# YOUR GOAL
Below are some records. Print exactly the lines between the one holding "Reviews: [1304,133,1339,161] ->" and the one holding "Sticky - quote: [235,1180,868,1483]", inclusive, and nothing else.

# SOURCE RECORDS
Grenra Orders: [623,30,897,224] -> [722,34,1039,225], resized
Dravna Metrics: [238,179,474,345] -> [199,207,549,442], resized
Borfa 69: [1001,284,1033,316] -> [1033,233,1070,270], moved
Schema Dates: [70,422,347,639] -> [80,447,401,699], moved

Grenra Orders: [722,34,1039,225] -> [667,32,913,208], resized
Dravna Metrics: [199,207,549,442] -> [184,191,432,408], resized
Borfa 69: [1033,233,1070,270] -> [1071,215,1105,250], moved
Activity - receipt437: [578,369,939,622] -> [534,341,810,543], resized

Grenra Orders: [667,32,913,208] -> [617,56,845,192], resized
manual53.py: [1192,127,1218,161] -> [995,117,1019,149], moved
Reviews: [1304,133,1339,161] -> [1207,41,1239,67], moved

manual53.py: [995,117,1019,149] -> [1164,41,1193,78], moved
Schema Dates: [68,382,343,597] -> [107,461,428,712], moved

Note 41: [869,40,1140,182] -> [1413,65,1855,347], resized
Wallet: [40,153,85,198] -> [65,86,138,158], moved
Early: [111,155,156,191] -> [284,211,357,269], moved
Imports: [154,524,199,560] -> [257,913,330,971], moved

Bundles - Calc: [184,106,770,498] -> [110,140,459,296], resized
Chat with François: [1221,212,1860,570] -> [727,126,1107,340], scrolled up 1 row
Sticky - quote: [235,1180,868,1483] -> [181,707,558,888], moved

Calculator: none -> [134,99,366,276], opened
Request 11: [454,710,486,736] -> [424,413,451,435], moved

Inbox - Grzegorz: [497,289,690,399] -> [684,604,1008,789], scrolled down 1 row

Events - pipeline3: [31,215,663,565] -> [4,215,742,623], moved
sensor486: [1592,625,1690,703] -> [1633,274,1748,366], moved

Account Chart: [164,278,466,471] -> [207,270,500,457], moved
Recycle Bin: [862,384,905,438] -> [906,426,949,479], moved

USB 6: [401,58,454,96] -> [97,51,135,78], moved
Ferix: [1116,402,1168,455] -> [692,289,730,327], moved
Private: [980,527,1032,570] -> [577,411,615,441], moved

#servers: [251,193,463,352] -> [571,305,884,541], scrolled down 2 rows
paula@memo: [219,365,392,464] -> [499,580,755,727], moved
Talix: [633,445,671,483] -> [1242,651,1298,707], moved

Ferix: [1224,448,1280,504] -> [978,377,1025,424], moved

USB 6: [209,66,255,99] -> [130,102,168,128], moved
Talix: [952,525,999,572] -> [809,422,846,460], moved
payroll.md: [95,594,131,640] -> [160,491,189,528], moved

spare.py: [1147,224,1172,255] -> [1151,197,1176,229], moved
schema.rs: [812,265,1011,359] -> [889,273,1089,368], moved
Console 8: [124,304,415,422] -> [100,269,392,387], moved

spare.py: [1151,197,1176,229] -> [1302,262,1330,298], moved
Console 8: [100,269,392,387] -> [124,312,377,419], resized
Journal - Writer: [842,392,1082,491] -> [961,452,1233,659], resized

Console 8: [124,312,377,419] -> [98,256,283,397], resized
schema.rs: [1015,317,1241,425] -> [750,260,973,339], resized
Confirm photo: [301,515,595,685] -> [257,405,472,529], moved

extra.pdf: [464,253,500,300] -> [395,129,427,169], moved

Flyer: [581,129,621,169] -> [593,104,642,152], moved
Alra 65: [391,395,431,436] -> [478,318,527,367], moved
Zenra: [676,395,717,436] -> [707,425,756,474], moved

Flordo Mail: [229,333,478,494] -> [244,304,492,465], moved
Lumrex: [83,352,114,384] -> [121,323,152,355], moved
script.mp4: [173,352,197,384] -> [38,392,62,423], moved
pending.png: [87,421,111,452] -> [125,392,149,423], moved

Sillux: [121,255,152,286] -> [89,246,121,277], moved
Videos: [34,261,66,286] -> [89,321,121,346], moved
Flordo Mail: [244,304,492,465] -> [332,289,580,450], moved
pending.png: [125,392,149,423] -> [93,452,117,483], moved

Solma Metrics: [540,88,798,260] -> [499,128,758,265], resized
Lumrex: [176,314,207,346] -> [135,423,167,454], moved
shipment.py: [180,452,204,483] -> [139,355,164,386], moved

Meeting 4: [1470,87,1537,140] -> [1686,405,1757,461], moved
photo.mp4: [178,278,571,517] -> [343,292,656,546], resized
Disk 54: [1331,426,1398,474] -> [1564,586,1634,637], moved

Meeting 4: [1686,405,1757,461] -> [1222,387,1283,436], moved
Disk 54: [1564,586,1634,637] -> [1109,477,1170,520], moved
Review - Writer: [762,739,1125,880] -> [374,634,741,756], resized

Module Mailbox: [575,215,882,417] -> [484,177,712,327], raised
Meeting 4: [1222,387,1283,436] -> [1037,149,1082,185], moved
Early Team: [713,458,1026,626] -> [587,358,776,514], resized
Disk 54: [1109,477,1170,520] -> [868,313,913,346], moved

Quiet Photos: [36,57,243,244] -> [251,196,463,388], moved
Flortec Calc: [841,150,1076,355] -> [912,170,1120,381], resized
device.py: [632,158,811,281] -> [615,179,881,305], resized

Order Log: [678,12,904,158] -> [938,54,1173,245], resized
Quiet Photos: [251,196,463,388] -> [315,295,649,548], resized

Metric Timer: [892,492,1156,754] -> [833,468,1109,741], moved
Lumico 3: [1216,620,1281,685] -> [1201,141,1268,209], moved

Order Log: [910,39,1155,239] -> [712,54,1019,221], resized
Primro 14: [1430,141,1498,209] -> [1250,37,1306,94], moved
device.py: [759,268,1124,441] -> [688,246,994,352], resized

# ANSWER BELOW
Reviews: [1304,133,1339,161] -> [1207,41,1239,67], moved

manual53.py: [995,117,1019,149] -> [1164,41,1193,78], moved
Schema Dates: [68,382,343,597] -> [107,461,428,712], moved

Note 41: [869,40,1140,182] -> [1413,65,1855,347], resized
Wallet: [40,153,85,198] -> [65,86,138,158], moved
Early: [111,155,156,191] -> [284,211,357,269], moved
Imports: [154,524,199,560] -> [257,913,330,971], moved

Bundles - Calc: [184,106,770,498] -> [110,140,459,296], resized
Chat with François: [1221,212,1860,570] -> [727,126,1107,340], scrolled up 1 row
Sticky - quote: [235,1180,868,1483] -> [181,707,558,888], moved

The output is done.